Stored data
----------------------------------------

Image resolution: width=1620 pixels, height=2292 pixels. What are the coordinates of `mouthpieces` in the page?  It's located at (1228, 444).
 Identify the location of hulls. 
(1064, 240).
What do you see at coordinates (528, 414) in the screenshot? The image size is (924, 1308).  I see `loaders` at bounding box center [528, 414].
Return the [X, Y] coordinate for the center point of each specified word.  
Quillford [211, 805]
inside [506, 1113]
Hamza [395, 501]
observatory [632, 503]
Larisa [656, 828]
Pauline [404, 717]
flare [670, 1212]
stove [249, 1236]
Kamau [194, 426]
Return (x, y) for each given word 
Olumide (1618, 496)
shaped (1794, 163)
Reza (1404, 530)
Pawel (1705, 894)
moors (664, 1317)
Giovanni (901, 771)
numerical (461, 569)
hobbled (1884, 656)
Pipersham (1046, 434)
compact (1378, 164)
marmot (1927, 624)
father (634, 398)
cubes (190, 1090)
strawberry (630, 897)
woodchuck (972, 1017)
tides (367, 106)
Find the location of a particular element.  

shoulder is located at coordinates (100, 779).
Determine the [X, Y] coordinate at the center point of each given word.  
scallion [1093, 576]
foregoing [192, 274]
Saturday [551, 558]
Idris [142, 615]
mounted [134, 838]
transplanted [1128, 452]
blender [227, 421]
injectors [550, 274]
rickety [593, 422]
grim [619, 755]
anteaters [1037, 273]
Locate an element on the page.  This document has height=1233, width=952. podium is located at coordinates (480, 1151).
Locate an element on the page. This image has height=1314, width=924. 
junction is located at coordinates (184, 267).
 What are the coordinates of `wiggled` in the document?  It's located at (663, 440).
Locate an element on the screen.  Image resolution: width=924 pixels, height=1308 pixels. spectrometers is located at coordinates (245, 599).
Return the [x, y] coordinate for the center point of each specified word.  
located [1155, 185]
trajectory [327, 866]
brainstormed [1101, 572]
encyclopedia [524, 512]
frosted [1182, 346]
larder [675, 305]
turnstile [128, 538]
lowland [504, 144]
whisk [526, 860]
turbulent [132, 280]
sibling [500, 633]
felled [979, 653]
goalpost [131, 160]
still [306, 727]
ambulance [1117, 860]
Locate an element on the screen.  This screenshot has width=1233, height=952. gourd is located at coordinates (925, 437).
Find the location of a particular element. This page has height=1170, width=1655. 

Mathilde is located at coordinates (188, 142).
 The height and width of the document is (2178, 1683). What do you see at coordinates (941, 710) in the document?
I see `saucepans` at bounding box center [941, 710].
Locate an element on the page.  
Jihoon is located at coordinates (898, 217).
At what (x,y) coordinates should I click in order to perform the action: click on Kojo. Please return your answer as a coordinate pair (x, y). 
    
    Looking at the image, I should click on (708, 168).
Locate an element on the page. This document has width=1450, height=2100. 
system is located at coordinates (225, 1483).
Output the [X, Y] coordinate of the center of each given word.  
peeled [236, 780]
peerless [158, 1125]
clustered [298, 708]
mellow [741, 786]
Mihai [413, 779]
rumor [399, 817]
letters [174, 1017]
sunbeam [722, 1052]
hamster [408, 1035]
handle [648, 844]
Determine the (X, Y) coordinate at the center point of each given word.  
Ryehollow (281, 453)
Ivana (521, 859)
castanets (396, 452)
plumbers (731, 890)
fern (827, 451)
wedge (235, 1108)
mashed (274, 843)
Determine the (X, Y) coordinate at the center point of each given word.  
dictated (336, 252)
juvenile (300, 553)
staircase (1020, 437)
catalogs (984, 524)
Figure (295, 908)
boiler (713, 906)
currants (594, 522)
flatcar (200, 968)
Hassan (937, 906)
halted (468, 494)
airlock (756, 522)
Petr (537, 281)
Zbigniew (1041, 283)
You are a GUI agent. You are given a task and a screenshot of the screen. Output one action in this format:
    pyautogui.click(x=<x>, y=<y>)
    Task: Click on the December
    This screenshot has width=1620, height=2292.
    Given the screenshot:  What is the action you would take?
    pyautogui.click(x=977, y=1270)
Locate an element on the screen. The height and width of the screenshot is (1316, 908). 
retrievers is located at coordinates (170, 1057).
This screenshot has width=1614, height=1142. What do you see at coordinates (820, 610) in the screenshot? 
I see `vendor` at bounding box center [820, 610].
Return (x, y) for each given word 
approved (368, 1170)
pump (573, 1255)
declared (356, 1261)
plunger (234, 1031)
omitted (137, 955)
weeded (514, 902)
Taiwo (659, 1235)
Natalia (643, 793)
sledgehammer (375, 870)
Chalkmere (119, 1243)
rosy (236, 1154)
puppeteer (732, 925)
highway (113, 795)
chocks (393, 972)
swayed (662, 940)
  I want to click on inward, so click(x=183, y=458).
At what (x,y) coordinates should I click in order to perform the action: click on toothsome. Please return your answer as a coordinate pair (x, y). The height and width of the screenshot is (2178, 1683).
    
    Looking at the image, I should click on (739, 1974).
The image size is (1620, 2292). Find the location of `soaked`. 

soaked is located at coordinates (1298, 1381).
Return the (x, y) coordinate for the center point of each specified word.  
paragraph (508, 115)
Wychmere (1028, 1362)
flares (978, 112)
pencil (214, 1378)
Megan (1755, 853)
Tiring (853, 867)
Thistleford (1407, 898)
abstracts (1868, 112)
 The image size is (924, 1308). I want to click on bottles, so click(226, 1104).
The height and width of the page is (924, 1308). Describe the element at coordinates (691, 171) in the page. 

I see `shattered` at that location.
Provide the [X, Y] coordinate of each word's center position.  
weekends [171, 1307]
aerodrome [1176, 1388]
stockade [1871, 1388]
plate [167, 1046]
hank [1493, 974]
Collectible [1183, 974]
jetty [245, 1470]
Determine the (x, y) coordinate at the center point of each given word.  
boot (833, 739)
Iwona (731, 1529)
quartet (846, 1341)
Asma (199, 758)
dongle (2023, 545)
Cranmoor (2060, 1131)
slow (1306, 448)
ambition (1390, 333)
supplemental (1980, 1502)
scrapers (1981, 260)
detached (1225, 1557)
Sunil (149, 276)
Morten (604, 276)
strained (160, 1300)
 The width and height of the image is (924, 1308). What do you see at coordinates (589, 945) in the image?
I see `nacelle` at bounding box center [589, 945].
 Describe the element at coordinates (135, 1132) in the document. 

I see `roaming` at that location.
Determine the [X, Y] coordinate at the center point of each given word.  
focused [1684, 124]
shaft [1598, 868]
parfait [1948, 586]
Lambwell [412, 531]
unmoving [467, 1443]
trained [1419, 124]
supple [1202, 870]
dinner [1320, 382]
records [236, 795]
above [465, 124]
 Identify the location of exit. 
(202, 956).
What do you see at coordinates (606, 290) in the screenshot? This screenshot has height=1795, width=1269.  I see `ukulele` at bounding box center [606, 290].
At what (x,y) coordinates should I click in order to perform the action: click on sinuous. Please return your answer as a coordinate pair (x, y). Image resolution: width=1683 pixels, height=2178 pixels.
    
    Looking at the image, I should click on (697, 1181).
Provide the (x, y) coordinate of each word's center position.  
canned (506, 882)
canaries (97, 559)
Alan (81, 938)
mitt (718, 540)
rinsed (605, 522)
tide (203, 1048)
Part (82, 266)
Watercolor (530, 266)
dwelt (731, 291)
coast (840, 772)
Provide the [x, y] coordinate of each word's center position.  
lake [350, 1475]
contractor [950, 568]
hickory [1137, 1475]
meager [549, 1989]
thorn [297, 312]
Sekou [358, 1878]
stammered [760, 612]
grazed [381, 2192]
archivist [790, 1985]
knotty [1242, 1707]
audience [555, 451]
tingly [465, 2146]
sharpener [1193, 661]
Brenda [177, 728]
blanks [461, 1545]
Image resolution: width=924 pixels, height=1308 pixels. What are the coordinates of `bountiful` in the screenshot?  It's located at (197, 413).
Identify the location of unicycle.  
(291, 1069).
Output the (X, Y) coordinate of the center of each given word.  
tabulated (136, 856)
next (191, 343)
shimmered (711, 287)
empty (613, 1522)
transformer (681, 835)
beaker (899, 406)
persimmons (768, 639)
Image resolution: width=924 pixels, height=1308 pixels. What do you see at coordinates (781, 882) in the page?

----------------------------------------

## What is required:
Reproduce the data above word for word, starting at its first line and ending with the line that contains "trajectory [327, 866]", including that line.

## The reply:
Image resolution: width=1620 pixels, height=2292 pixels. What are the coordinates of `mouthpieces` in the page?  It's located at (1228, 444).
 Identify the location of hulls. 
(1064, 240).
What do you see at coordinates (528, 414) in the screenshot? The image size is (924, 1308).  I see `loaders` at bounding box center [528, 414].
Return the [X, Y] coordinate for the center point of each specified word.  
Quillford [211, 805]
inside [506, 1113]
Hamza [395, 501]
observatory [632, 503]
Larisa [656, 828]
Pauline [404, 717]
flare [670, 1212]
stove [249, 1236]
Kamau [194, 426]
Return (x, y) for each given word 
Olumide (1618, 496)
shaped (1794, 163)
Reza (1404, 530)
Pawel (1705, 894)
moors (664, 1317)
Giovanni (901, 771)
numerical (461, 569)
hobbled (1884, 656)
Pipersham (1046, 434)
compact (1378, 164)
marmot (1927, 624)
father (634, 398)
cubes (190, 1090)
strawberry (630, 897)
woodchuck (972, 1017)
tides (367, 106)
Find the location of a particular element.  

shoulder is located at coordinates (100, 779).
Determine the [X, Y] coordinate at the center point of each given word.  
scallion [1093, 576]
foregoing [192, 274]
Saturday [551, 558]
Idris [142, 615]
mounted [134, 838]
transplanted [1128, 452]
blender [227, 421]
injectors [550, 274]
rickety [593, 422]
grim [619, 755]
anteaters [1037, 273]
Locate an element on the page.  This document has height=1233, width=952. podium is located at coordinates (480, 1151).
Locate an element on the page. This image has height=1314, width=924. 
junction is located at coordinates (184, 267).
 What are the coordinates of `wiggled` in the document?  It's located at (663, 440).
Locate an element on the screen.  Image resolution: width=924 pixels, height=1308 pixels. spectrometers is located at coordinates (245, 599).
Return the [x, y] coordinate for the center point of each specified word.  
located [1155, 185]
trajectory [327, 866]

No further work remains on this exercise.